_What the task asks_
A stretch of the entries below is to be set down exactly, running from the line with "camera: 60 degrees right, 5 degrees up" through the line with "(621, 520) = (367, 317): white", both included, and no other line.

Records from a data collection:
◇ ◇ ◇ ◇
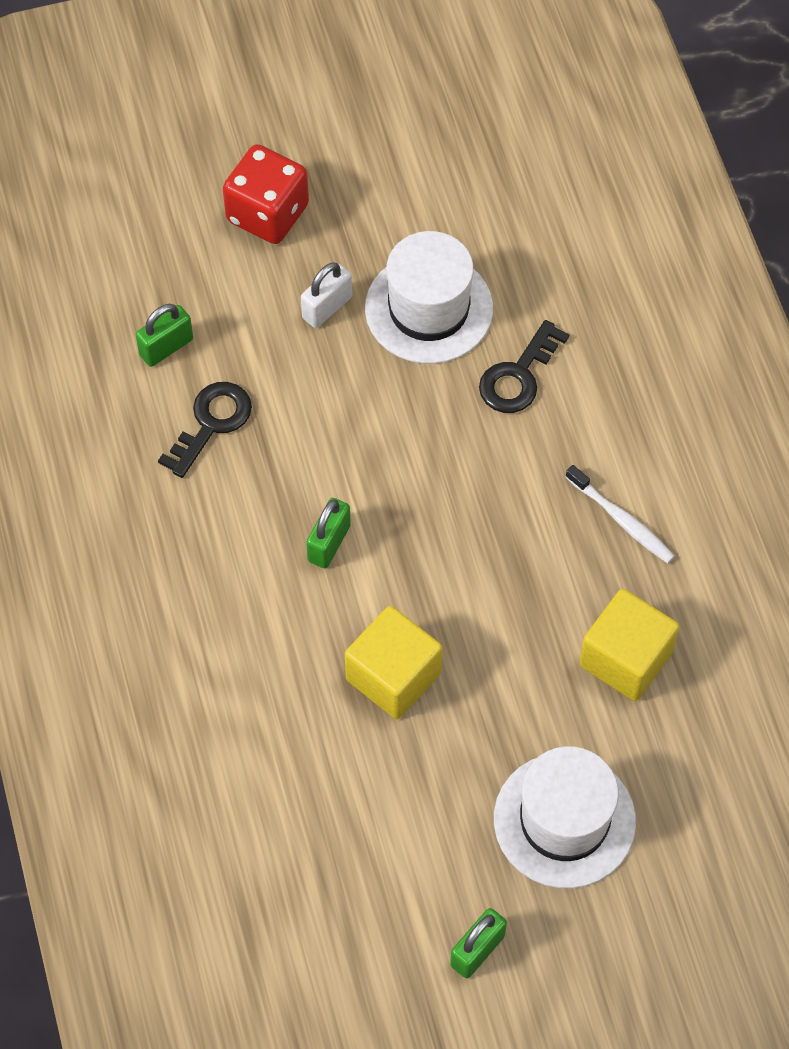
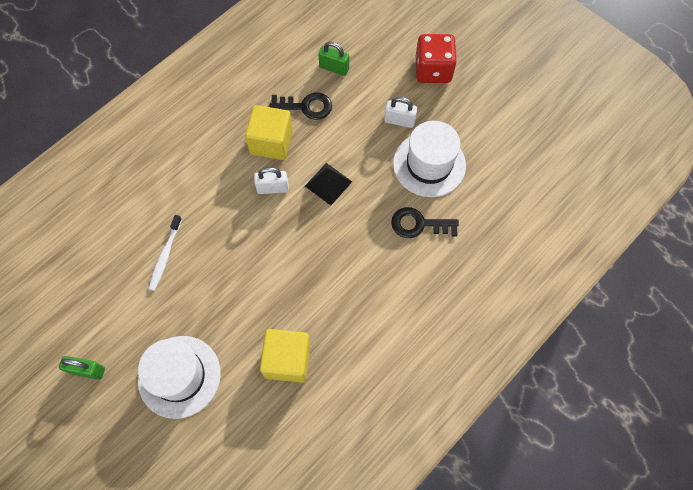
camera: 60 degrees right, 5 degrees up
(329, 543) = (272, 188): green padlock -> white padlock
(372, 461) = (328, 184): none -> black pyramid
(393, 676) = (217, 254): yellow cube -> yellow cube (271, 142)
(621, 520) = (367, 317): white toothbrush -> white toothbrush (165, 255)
◇ ◇ ◇ ◇
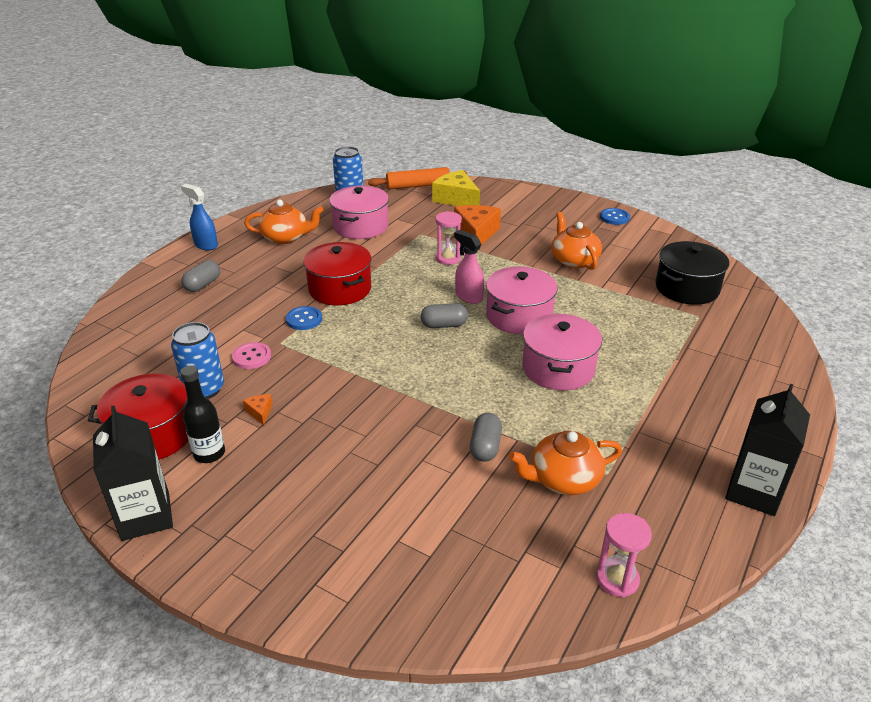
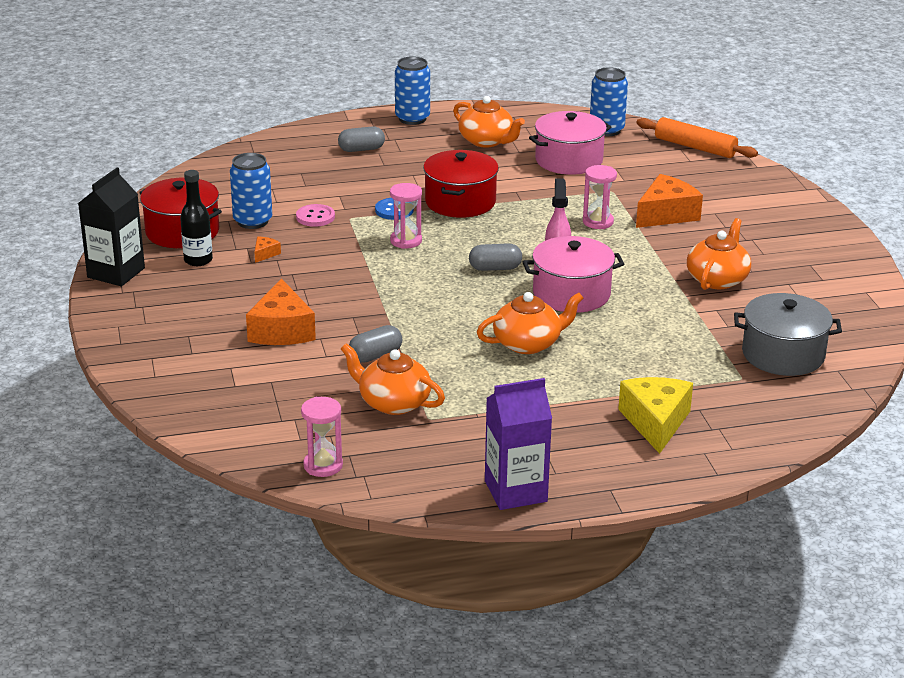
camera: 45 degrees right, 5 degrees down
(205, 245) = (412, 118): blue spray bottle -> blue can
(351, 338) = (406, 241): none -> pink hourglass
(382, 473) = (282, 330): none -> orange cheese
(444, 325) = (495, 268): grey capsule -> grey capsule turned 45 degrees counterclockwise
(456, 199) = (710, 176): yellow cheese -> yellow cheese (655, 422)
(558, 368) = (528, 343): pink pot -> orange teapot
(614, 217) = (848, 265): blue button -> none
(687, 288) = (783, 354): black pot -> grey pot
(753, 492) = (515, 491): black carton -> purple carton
◇ ◇ ◇ ◇
_Answer to the problem_
camera: 60 degrees right, 5 degrees up
(329, 543) = (272, 188): green padlock -> white padlock
(372, 461) = (328, 184): none -> black pyramid
(393, 676) = (217, 254): yellow cube -> yellow cube (271, 142)
(621, 520) = (367, 317): white toothbrush -> white toothbrush (165, 255)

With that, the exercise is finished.